### [WHAT YOU WILL DO]
With pictures left out, set down exactly the lines from the line containing "TOF2 pin GND: GND -> 5V" through the last line of the data.

Edit difference data:
# # # #

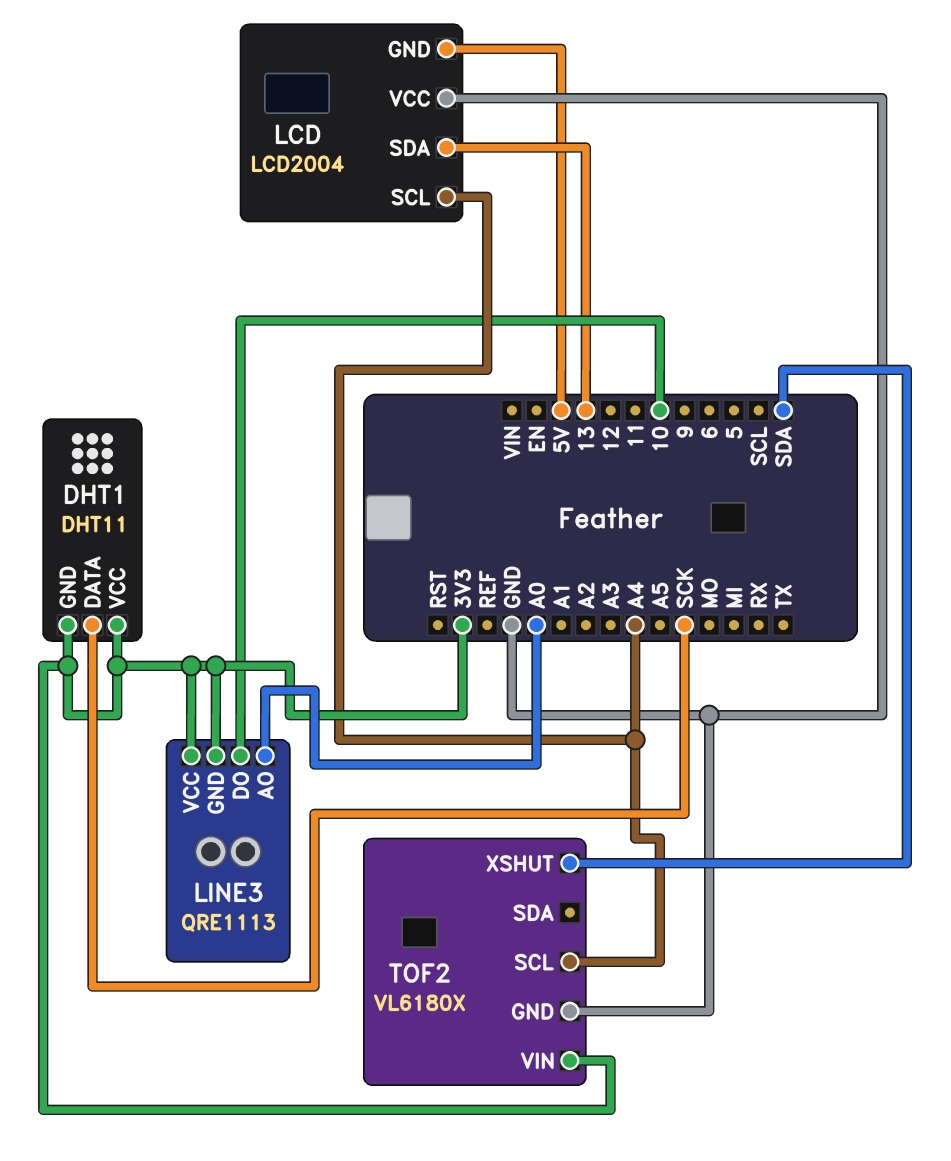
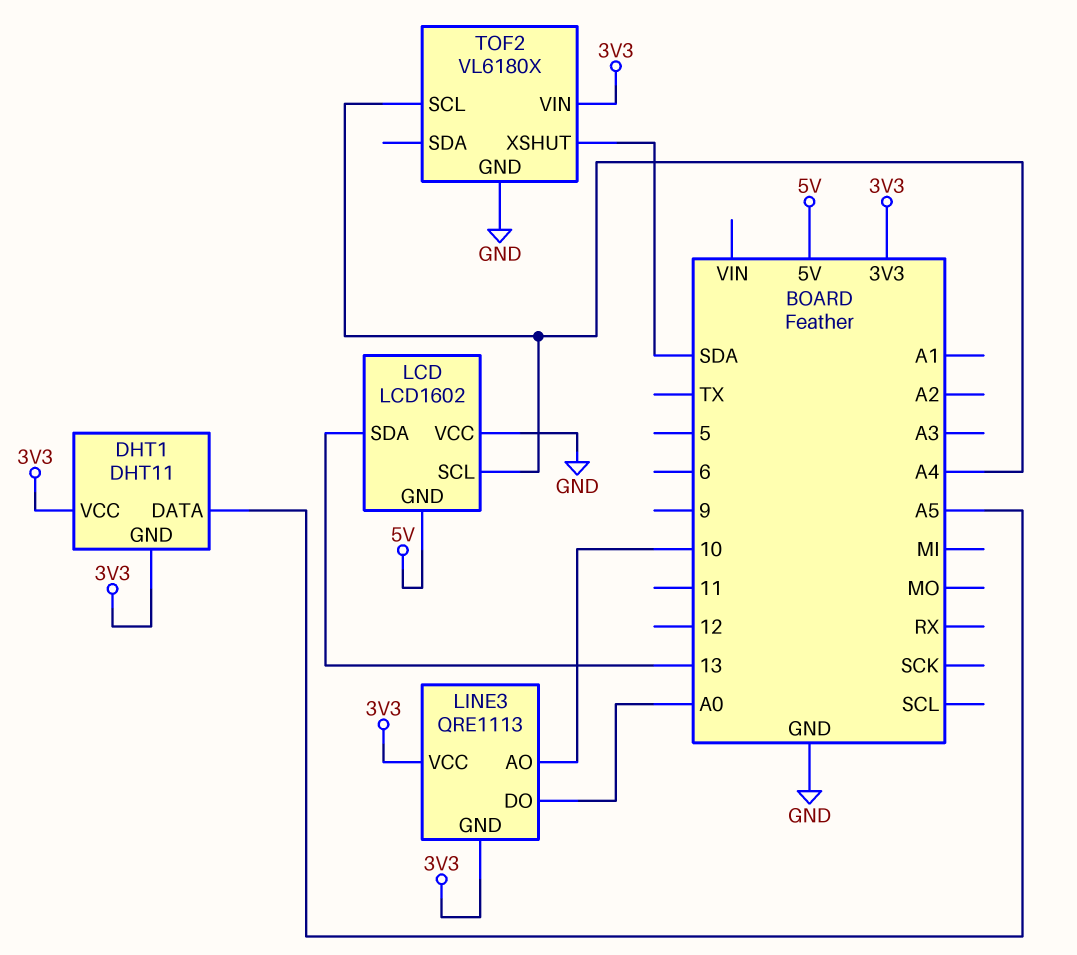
DHT1 pin DATA: SCK -> A5
LCD: LCD2004 -> LCD1602
LINE3 pin AO: A0 -> 10
LINE3 pin DO: 10 -> A0

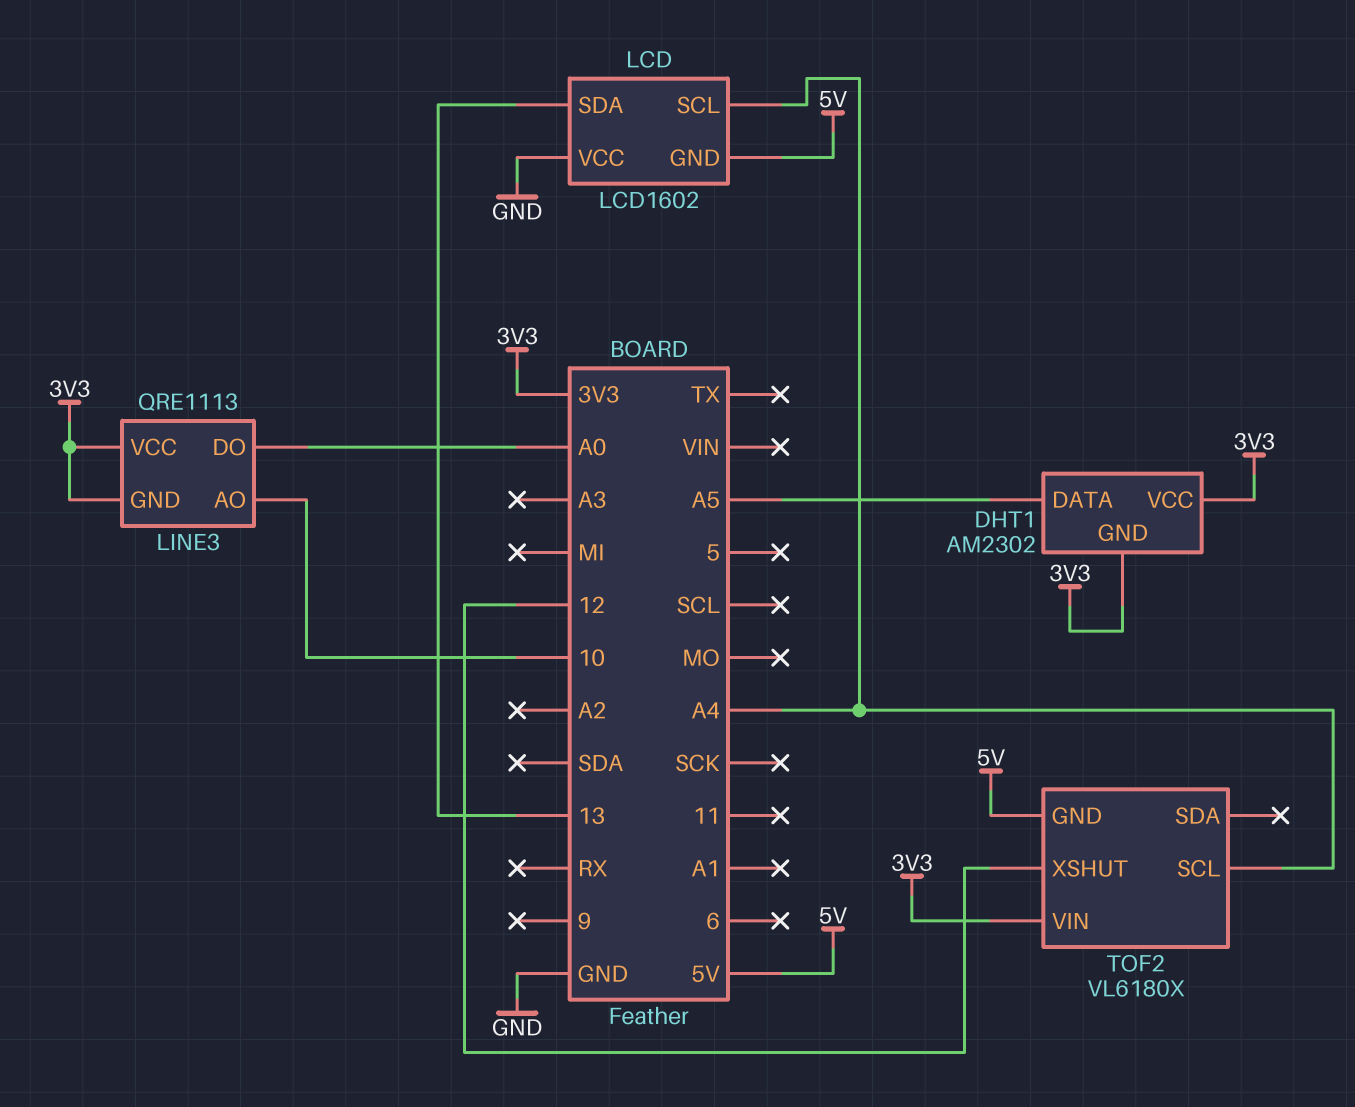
DHT1: DHT11 -> AM2302
TOF2 pin GND: GND -> 5V
TOF2 pin XSHUT: SDA -> 12

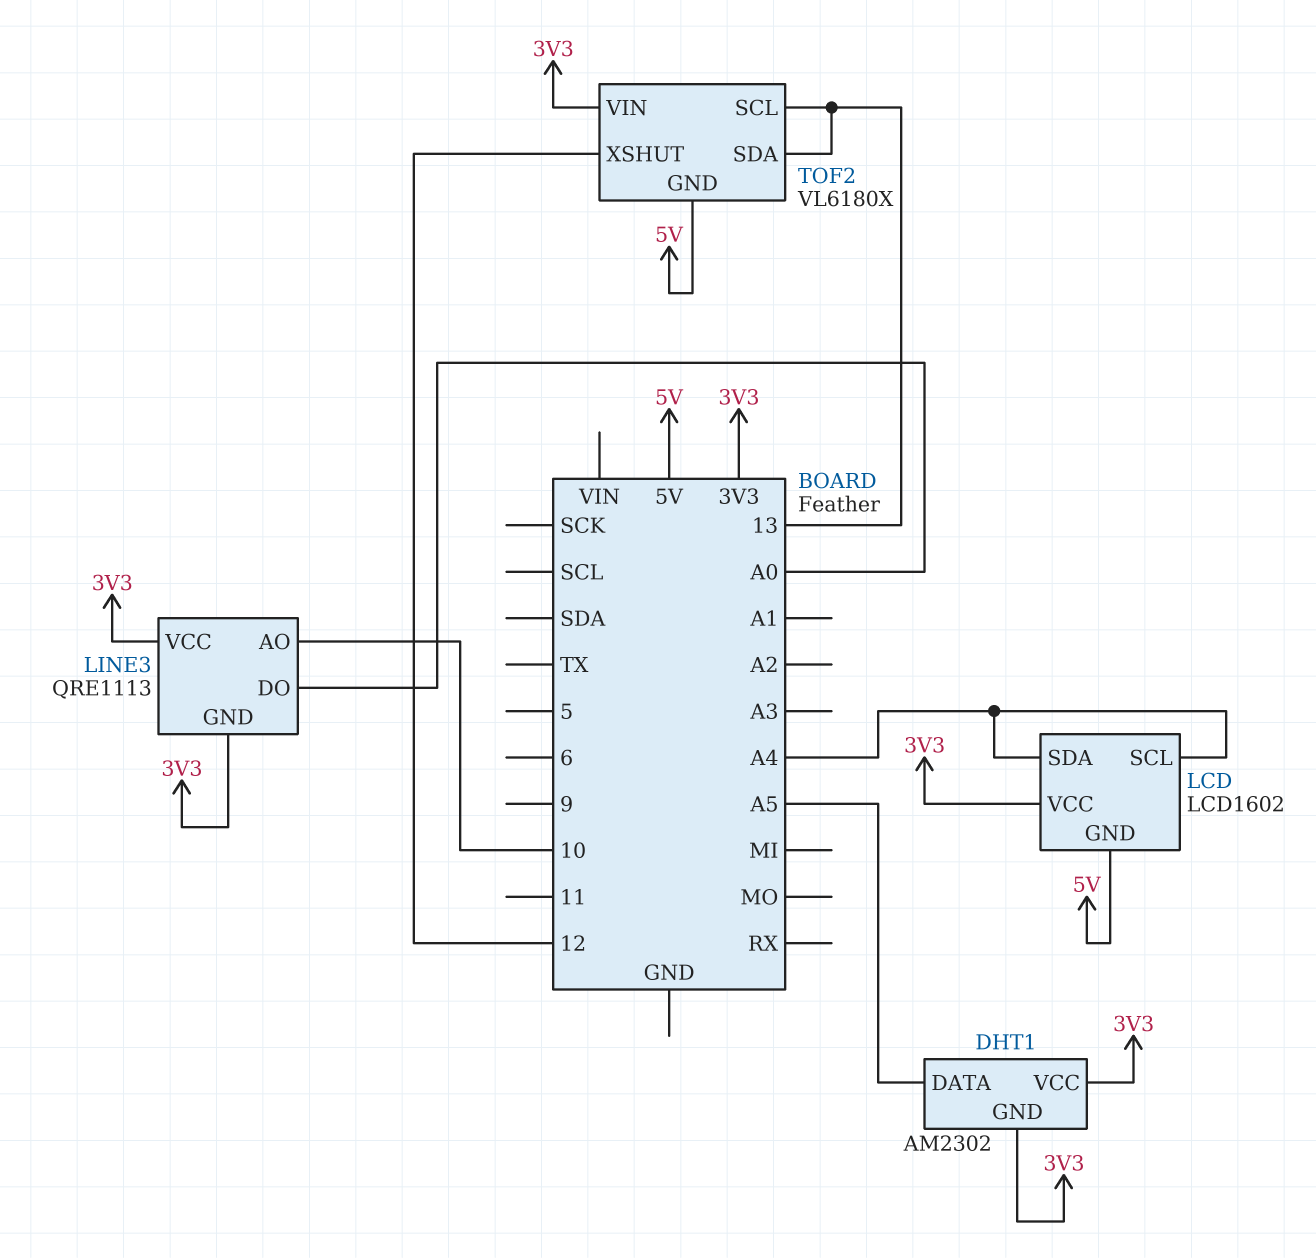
LCD pin SDA: 13 -> A4
LCD pin VCC: GND -> 3V3
TOF2 pin SCL: A4 -> 13
TOF2 pin SDA: none -> 13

# # # #

### [YOUR SOLUTION]
TOF2 pin GND: GND -> 5V
TOF2 pin XSHUT: SDA -> 12

LCD pin SDA: 13 -> A4
LCD pin VCC: GND -> 3V3
TOF2 pin SCL: A4 -> 13
TOF2 pin SDA: none -> 13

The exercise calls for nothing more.